■ INPUT DATA ■

───

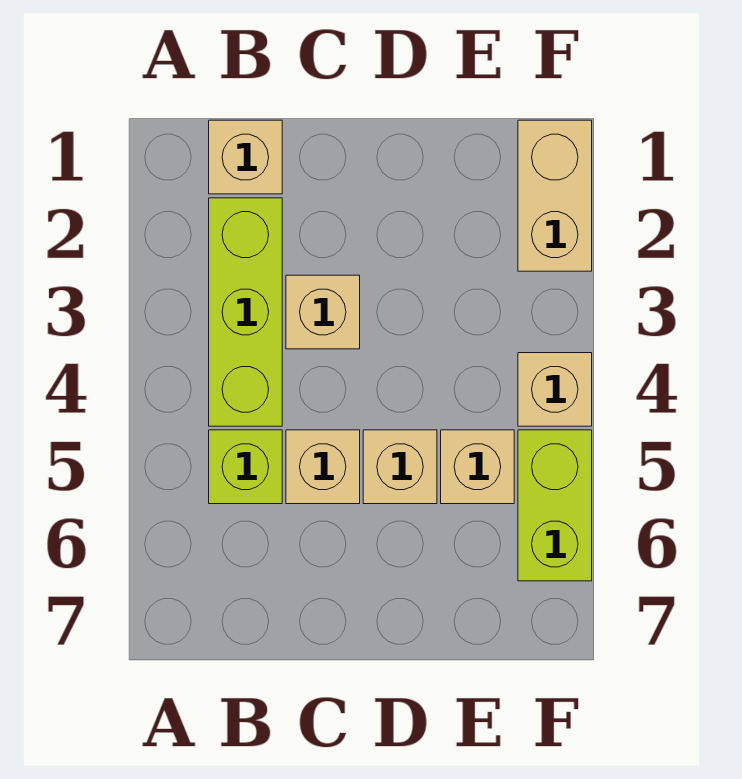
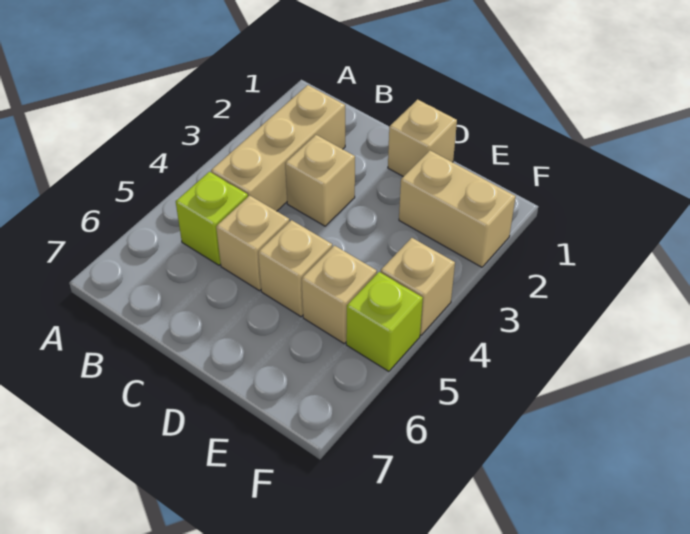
tan brick B1 level 1 -> tan brick D1 level 1
lime brick B2:B4 level 1 -> tan brick B2:B4 level 1
tan brick F1:F2 level 1 -> tan brick E2:F2 level 1
lime brick F5:F6 level 1 -> lime brick F5 level 1

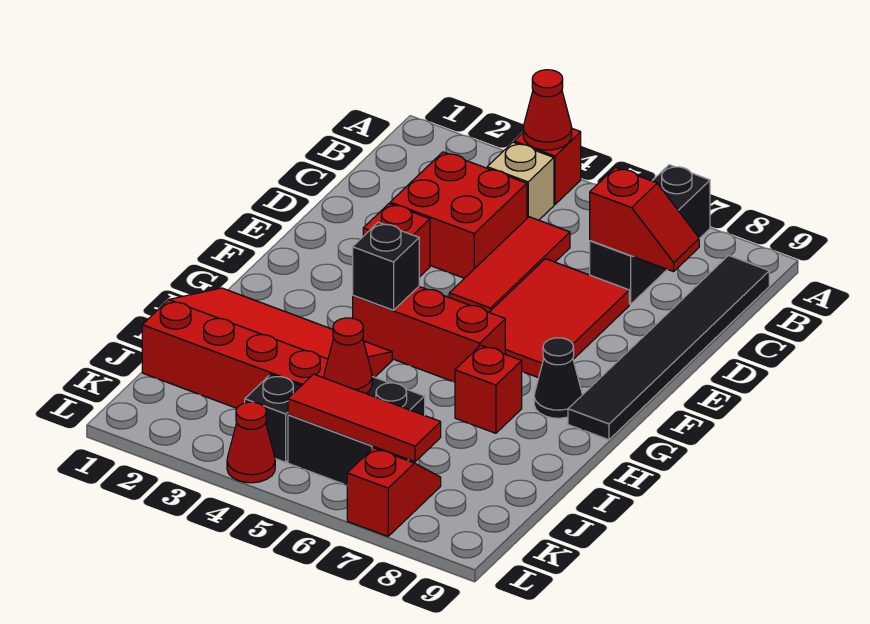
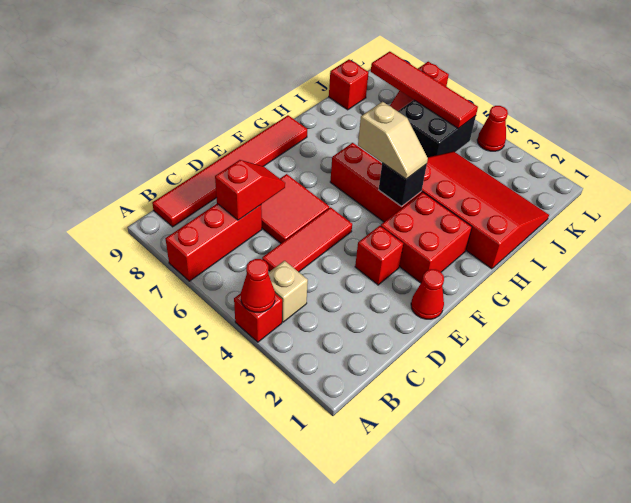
black brick A7:C7 level 1 -> red brick A7:C7 level 1
black tile B9:G9 level 1 -> red tile B9:G9 level 1
red brick C3:D4 level 1 -> red brick F2:G3 level 1
red slope C7:C8 level 2 top 7 -> red slope C7:D7 level 2 top C
red tile D6:F7 level 1 -> red tile D6:E7 level 1
none -> tan slope G4:G5 level 3 top 5
black cone G8 level 1 -> none
red slope H1:J4 level 1 top J -> red slope H1:J4 level 1 top H
red brick H7 level 1 -> red brick J9 level 1
red cone J5 level 2 -> red cone E1 level 1
black brick K4 level 1 -> none
red tile K5:K7 level 2 -> red tile K5:K8 level 2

───

■ THE TASK ■
Nothing but the lines from the line that contains "red brick H7 level 1 -> red brick J9 level 1" to the last line of the records above should appear in the answer; please copy them exactly.

■ RESPONSE AREA ■
red brick H7 level 1 -> red brick J9 level 1
red cone J5 level 2 -> red cone E1 level 1
black brick K4 level 1 -> none
red tile K5:K7 level 2 -> red tile K5:K8 level 2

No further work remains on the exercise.